#### YOUR TASK:
Copy each line of the records exactly, stopping only after the line that contains "move | duck" has been written, and leave pictures out.

#### TASK DATA:
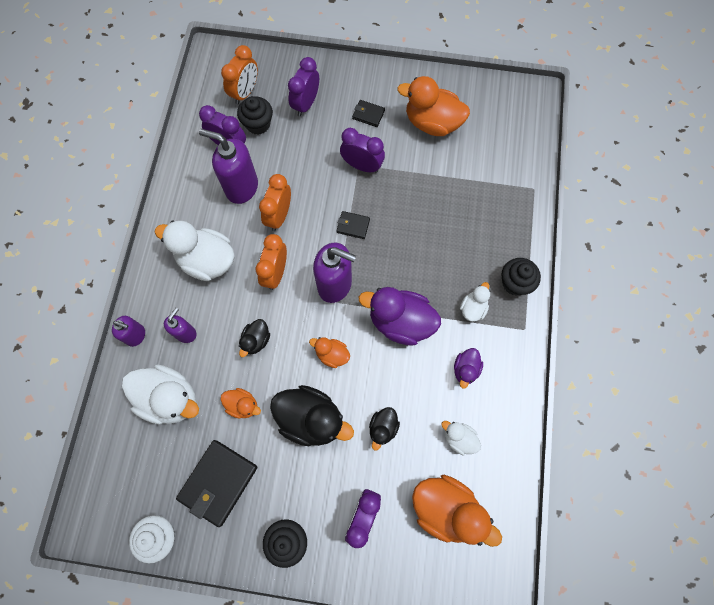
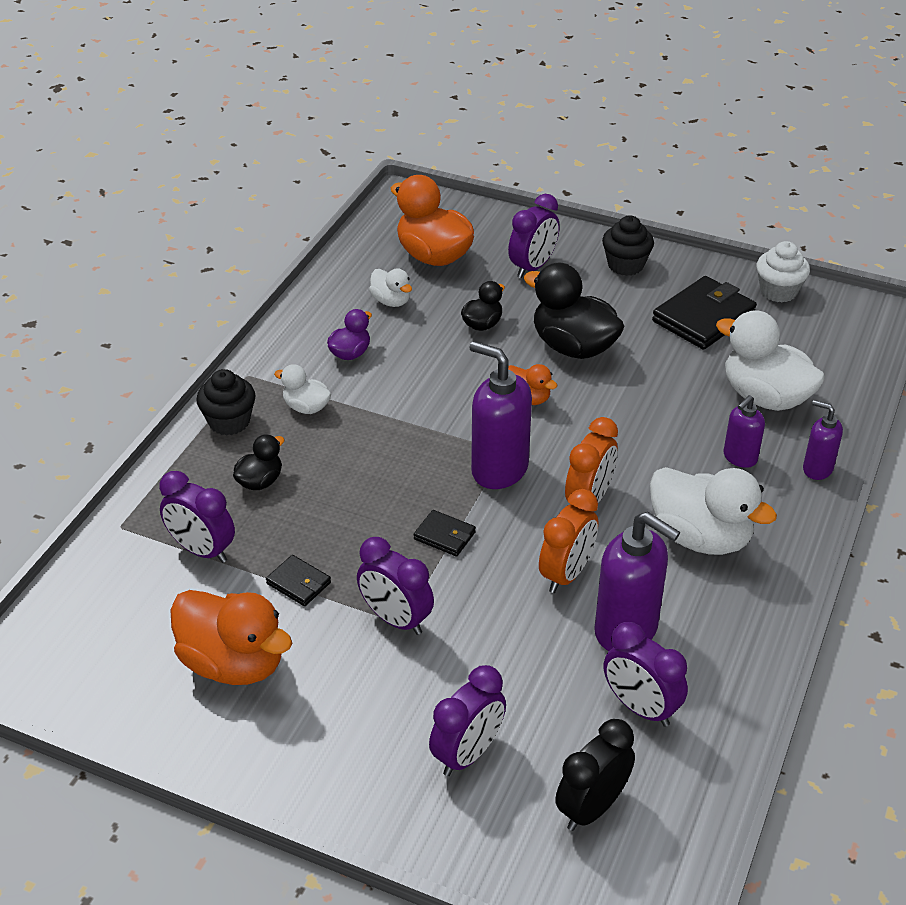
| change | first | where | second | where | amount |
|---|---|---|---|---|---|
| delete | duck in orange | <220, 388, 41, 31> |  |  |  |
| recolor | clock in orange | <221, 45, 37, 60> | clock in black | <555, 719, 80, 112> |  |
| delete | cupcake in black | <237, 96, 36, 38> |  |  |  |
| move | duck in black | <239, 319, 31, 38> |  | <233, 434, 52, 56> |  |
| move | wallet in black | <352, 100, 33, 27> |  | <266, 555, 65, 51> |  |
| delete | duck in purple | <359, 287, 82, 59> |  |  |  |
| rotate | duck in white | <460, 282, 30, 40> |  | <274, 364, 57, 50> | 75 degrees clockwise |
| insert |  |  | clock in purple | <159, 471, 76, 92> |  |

#### PROBLEM SOLUTION:
| change | first | where | second | where | amount |
|---|---|---|---|---|---|
| delete | duck in orange | <220, 388, 41, 31> |  |  |  |
| recolor | clock in orange | <221, 45, 37, 60> | clock in black | <555, 719, 80, 112> |  |
| delete | cupcake in black | <237, 96, 36, 38> |  |  |  |
| move | duck in black | <239, 319, 31, 38> |  | <233, 434, 52, 56> |  |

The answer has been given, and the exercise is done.